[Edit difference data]
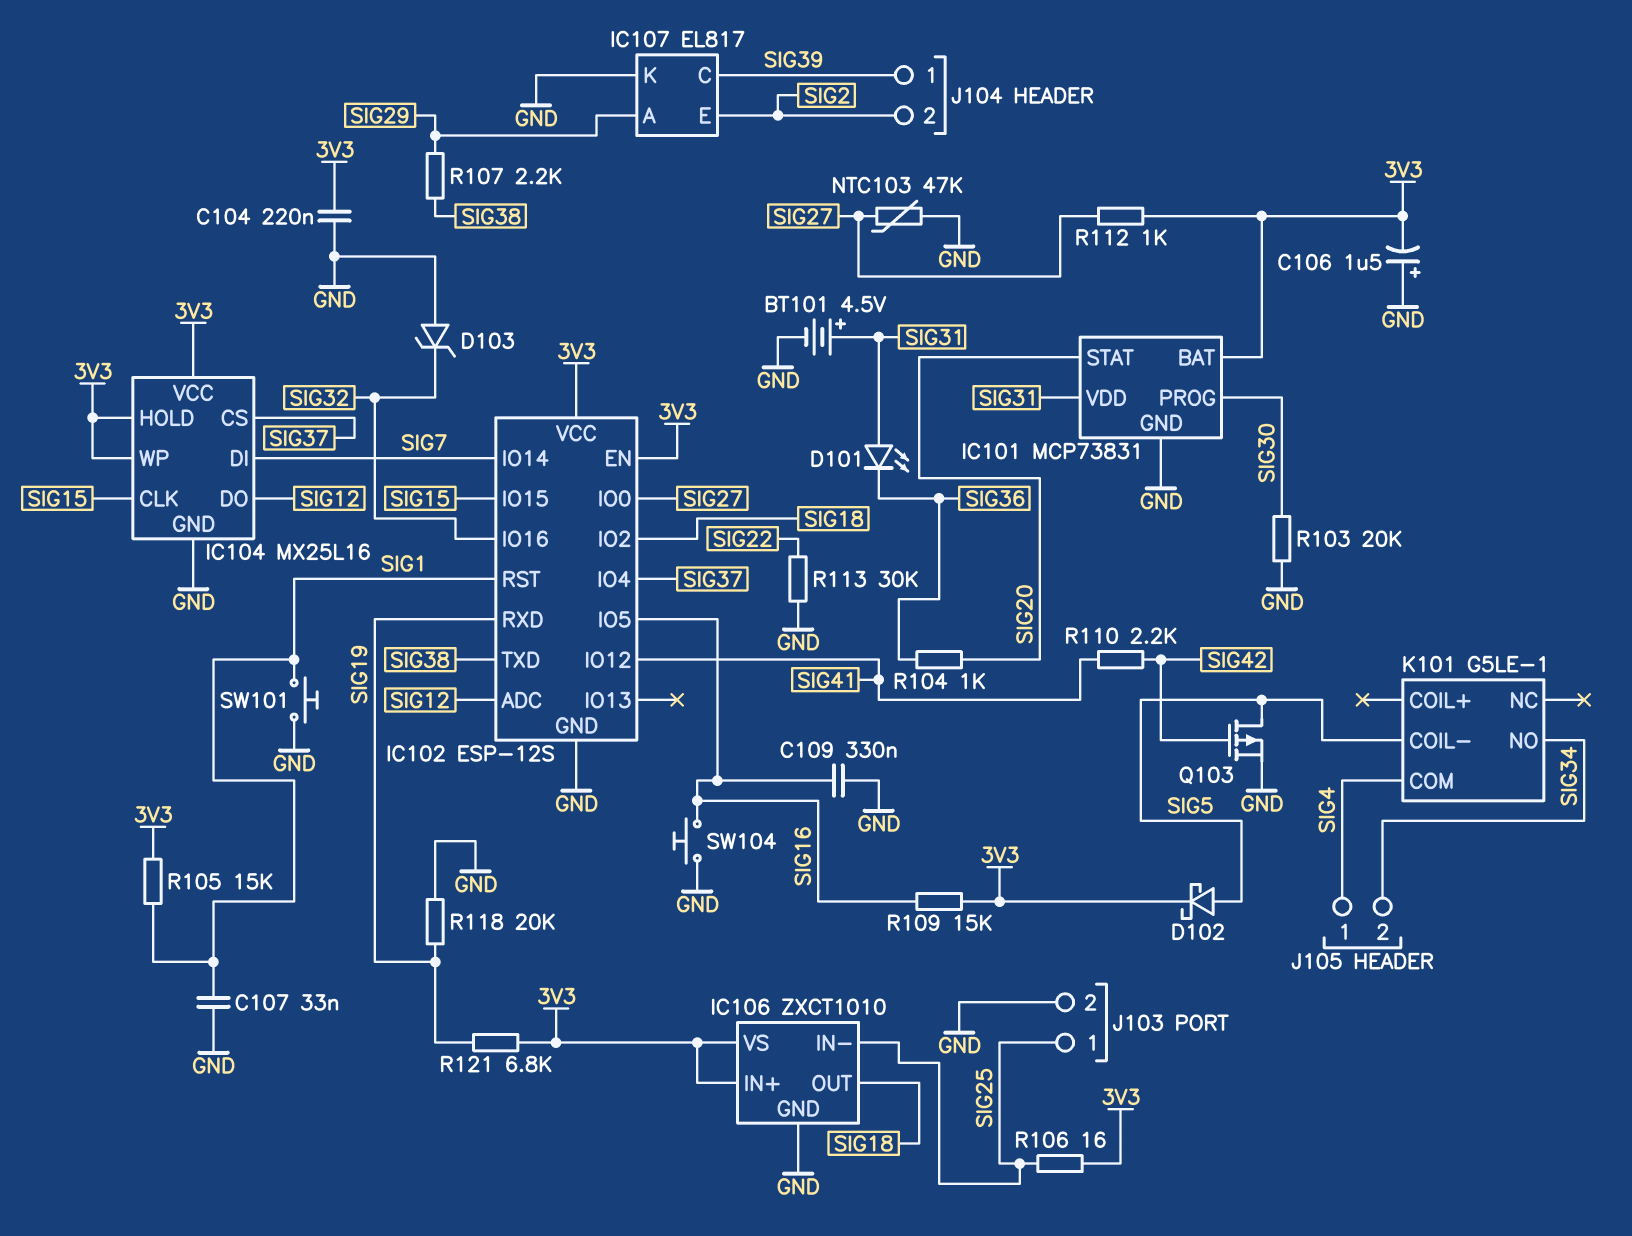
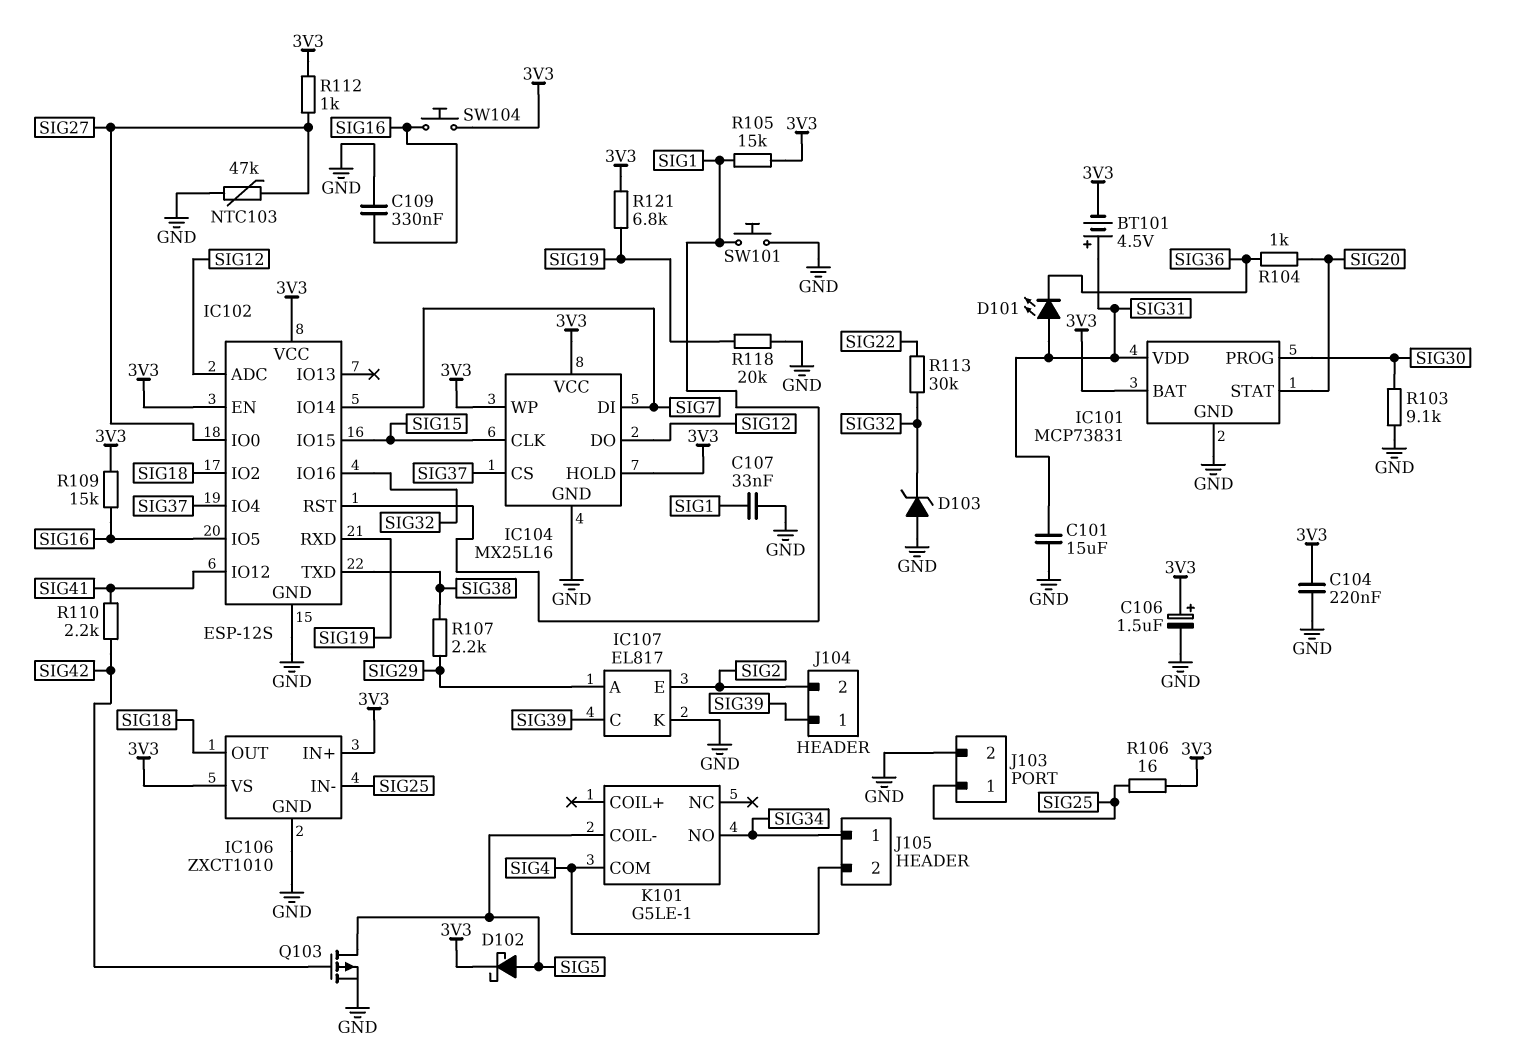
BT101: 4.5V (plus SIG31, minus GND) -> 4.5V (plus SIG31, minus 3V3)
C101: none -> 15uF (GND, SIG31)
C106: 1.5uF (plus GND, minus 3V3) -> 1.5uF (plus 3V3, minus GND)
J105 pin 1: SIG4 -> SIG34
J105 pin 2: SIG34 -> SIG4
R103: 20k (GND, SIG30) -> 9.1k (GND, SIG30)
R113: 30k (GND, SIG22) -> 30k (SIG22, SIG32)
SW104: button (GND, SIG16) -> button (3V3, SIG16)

* **Work to complete**
Locate "C106: 1.5uF (plus" in the data above. Then repeat, exactly, its line and each line after it through the last, adding nothing.

* **Solution for this problem**
C106: 1.5uF (plus GND, minus 3V3) -> 1.5uF (plus 3V3, minus GND)
J105 pin 1: SIG4 -> SIG34
J105 pin 2: SIG34 -> SIG4
R103: 20k (GND, SIG30) -> 9.1k (GND, SIG30)
R113: 30k (GND, SIG22) -> 30k (SIG22, SIG32)
SW104: button (GND, SIG16) -> button (3V3, SIG16)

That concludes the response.